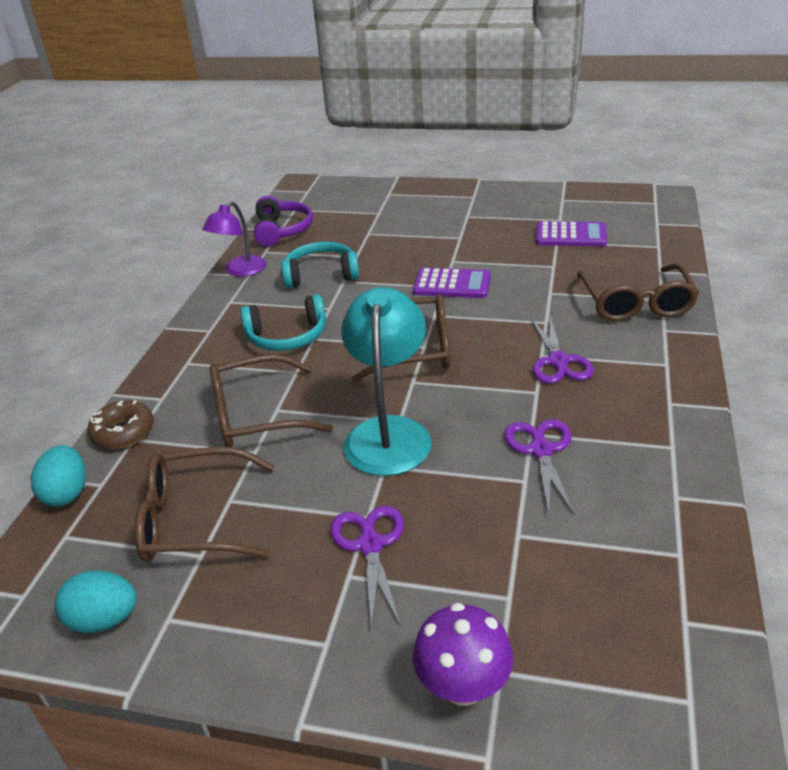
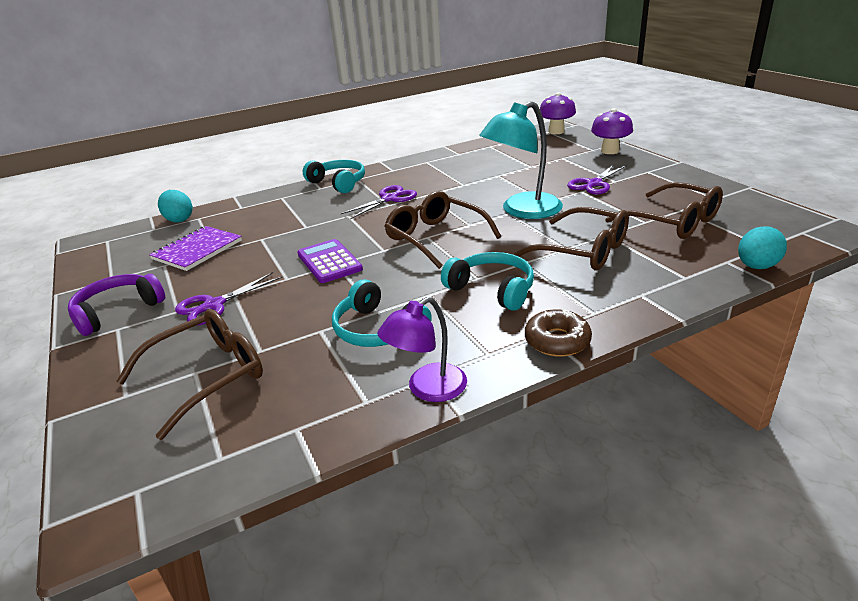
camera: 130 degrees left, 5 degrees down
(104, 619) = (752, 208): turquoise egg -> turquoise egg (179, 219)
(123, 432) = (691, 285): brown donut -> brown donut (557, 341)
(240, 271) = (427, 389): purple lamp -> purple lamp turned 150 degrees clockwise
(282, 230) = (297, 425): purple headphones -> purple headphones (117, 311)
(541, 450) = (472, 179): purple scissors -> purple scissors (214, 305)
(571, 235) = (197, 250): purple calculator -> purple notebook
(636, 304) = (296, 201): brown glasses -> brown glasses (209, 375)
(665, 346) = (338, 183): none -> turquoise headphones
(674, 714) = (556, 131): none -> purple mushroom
================
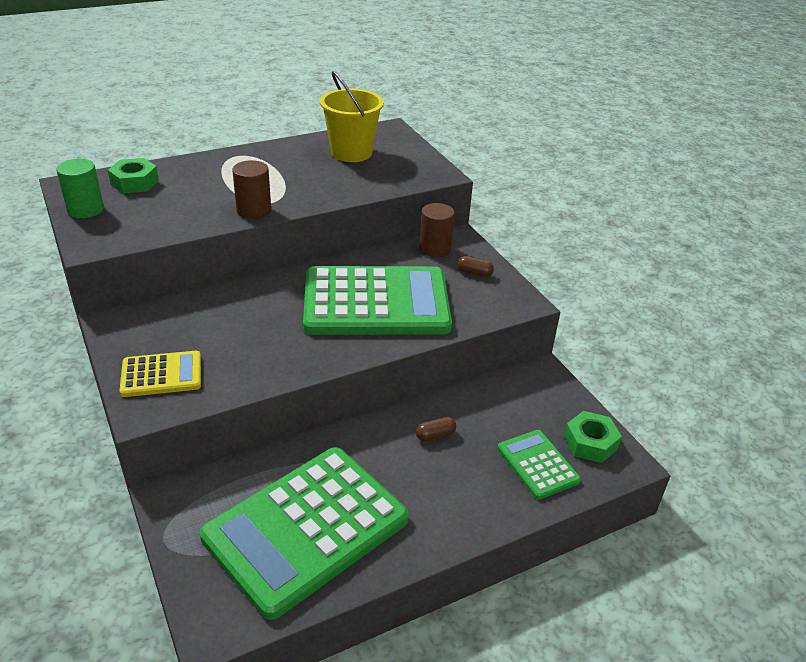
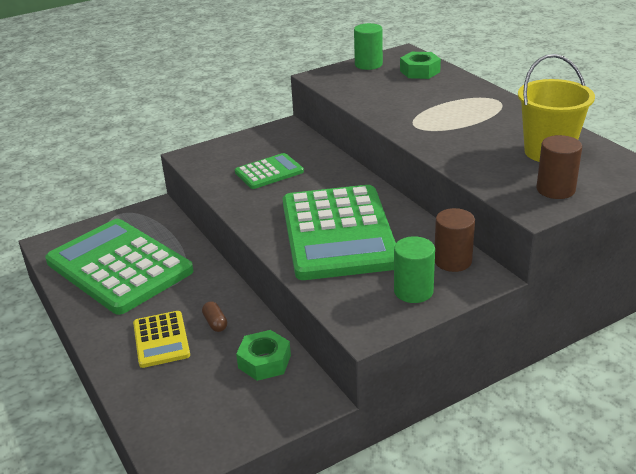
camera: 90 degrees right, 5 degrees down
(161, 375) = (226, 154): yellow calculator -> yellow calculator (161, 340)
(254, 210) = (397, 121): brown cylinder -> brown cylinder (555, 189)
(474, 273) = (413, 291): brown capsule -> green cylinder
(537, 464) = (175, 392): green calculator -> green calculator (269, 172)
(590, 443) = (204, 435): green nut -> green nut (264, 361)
================
_What the exercise asks_
Every line in the records above that contains the word "calculator" should be copied out.

_Answer to this exercise_
(571, 235) = (197, 250): purple calculator -> purple notebook
(161, 375) = (226, 154): yellow calculator -> yellow calculator (161, 340)
(537, 464) = (175, 392): green calculator -> green calculator (269, 172)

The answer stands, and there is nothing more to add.